-- MATERIAL PROVIDED follows --

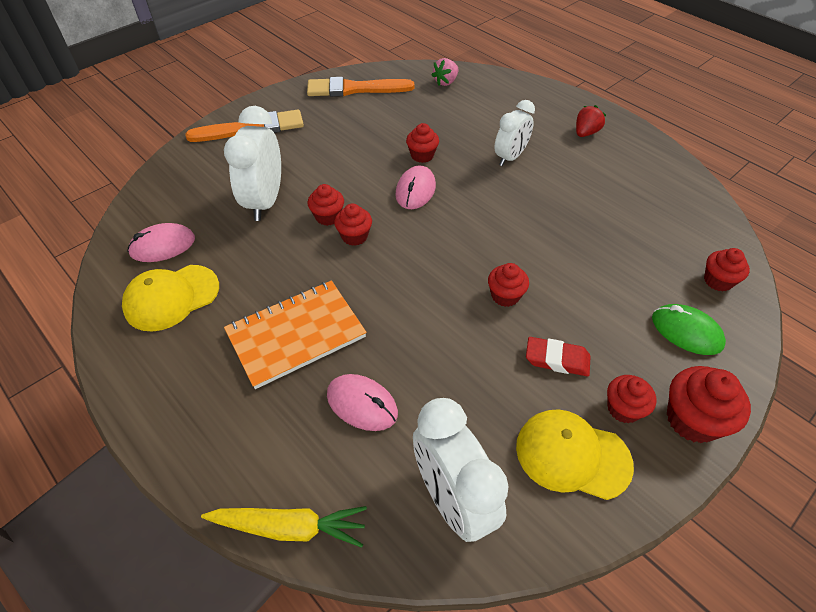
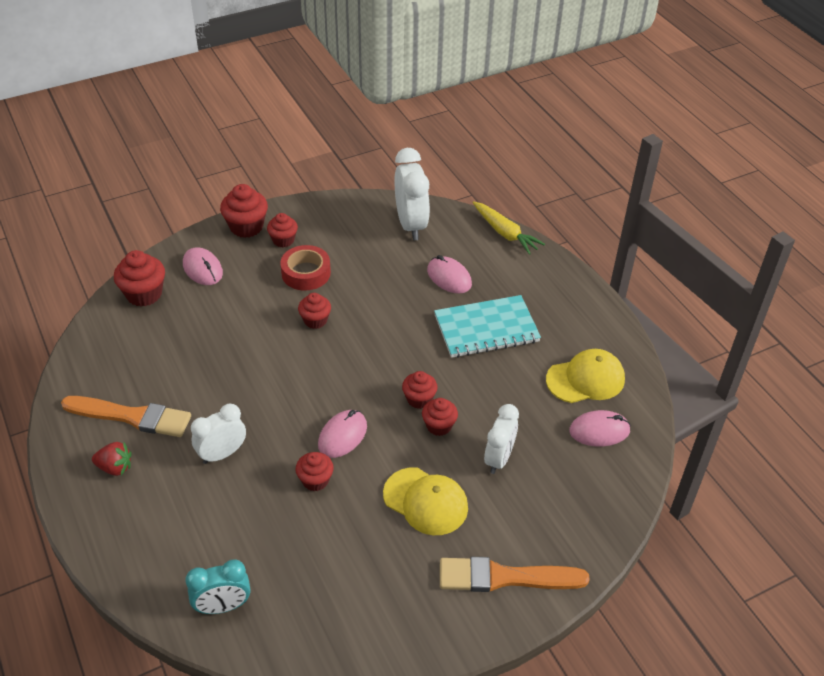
camera: 165 degrees left, 5 degrees down
(265, 202) = (499, 458): white clock -> white clock, size x0.66
(289, 527) = (505, 233): yellow carrot -> yellow carrot turned 150 degrees counterclockwise
(296, 335) = (486, 329): orange notebook -> turquoise notebook
(354, 89) = (354, 625): orange brush -> orange brush (132, 416)
(445, 82) = (223, 606): pink strawberry -> turquoise clock
(557, 360) = (306, 273): red eraser -> red tape
(572, 455) = (331, 227): yellow cap -> yellow cap (425, 501)
(585, 133) = (115, 467): red strawberry -> red strawberry turned 135 degrees counterclockwise
(686, 331) = (202, 269): green mouse -> pink mouse
(718, 281) = (144, 294): red cupcake -> red cupcake, size x1.55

-- MATERIAL PROVIDED concluded --

▶ _TO DO_
Above are some records. Copy each of their lines that holds the string "degrees".

▶ _RESPONSE TO THE TASK_
camera: 165 degrees left, 5 degrees down
(289, 527) = (505, 233): yellow carrot -> yellow carrot turned 150 degrees counterclockwise
(585, 133) = (115, 467): red strawberry -> red strawberry turned 135 degrees counterclockwise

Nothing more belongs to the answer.